_EXERCISE GOAL_
Print out the data exactly, keeping every image out of it.

+===+

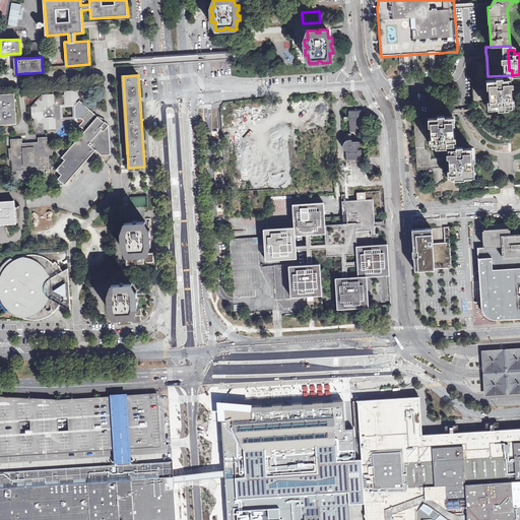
[(503,83),(503,79),(489,80),(490,109),(501,108),(501,104),(506,103),(506,95),(505,95),(505,90),(506,90),(505,86),(505,82),(503,83)]
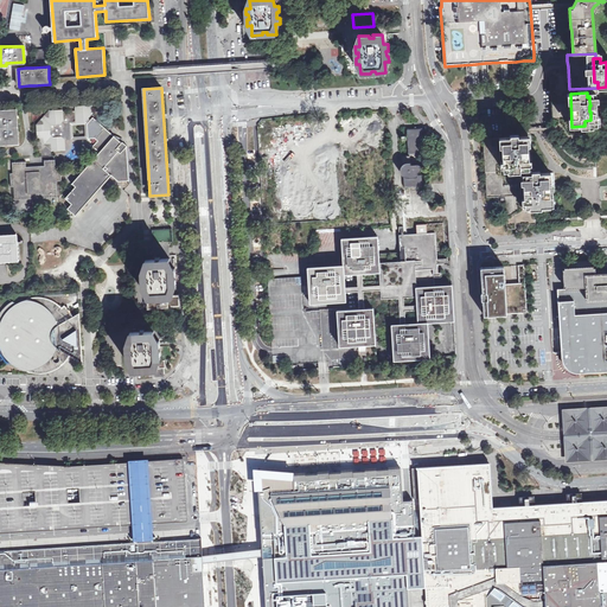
[(63,109),(49,110),(50,117),(48,117),(45,115),(40,120),(43,122),(44,125),(37,125),(38,139),(44,138),(45,145),(51,145),(52,151),(65,149),(65,140),(71,140),(71,139),(71,138),(70,125),(70,123),(85,122),(93,113),(93,106),(76,107),(76,110),(74,110),(71,110),(63,112),(63,109)]
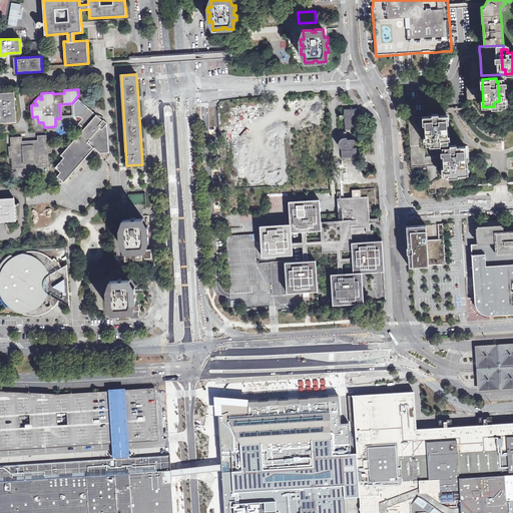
[(0,118),(1,120),(1,121),(16,120),(14,93),(0,93),(0,118)]
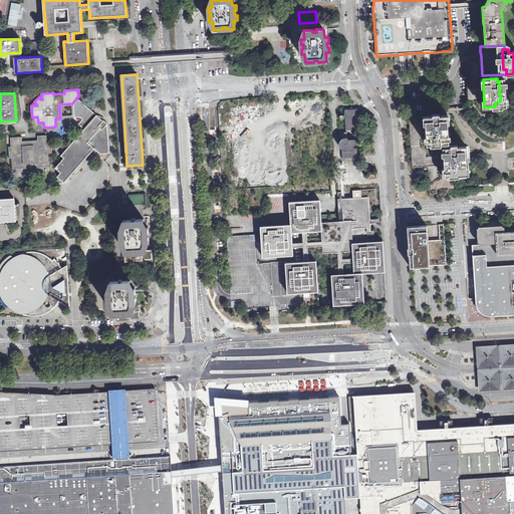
[(78,95),(72,103),(59,104),(59,105),(60,116),(60,117),(60,118),(62,118),(73,117),(74,117),(74,105),(78,99),(78,95)]
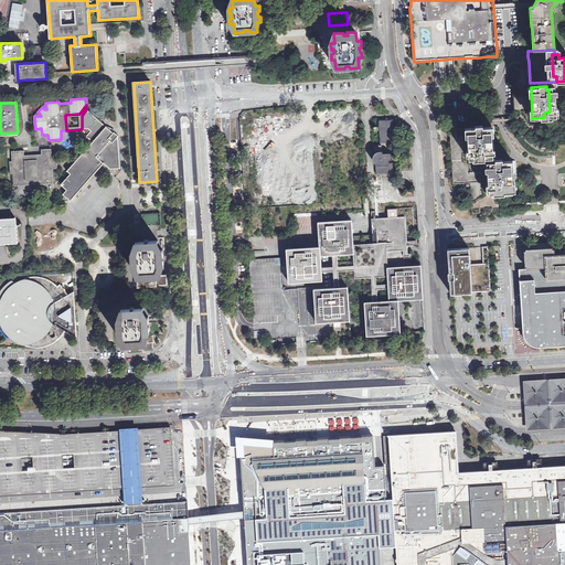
[(61,184),(67,190),(63,194),(71,201),(104,162),(110,169),(120,169),(118,137),(118,136),(114,132),(106,127),(86,109),(82,116),(82,129),(87,129),(88,128),(91,131),(86,136),(93,141),(67,171),(71,174),(61,184)]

+===+

_TASK ANSWER_
[(503,83),(503,79),(489,80),(490,109),(501,108),(501,104),(506,103),(506,95),(505,95),(505,90),(506,90),(505,86),(505,82),(503,83)]
[(63,109),(49,110),(50,117),(48,117),(45,115),(40,120),(43,122),(44,125),(37,125),(38,139),(44,138),(45,145),(51,145),(52,151),(65,149),(65,140),(71,140),(71,139),(71,138),(70,125),(70,123),(85,122),(93,113),(93,106),(76,107),(76,110),(74,110),(71,110),(63,112),(63,109)]
[(0,118),(1,120),(1,121),(16,120),(14,93),(0,93),(0,118)]
[(78,95),(72,103),(59,104),(59,105),(60,116),(60,117),(60,118),(62,118),(73,117),(74,117),(74,105),(78,99),(78,95)]
[(61,184),(67,190),(63,194),(71,201),(104,162),(110,169),(120,169),(118,137),(118,136),(114,132),(106,127),(86,109),(82,116),(82,129),(87,129),(88,128),(91,131),(86,136),(93,141),(67,171),(71,174),(61,184)]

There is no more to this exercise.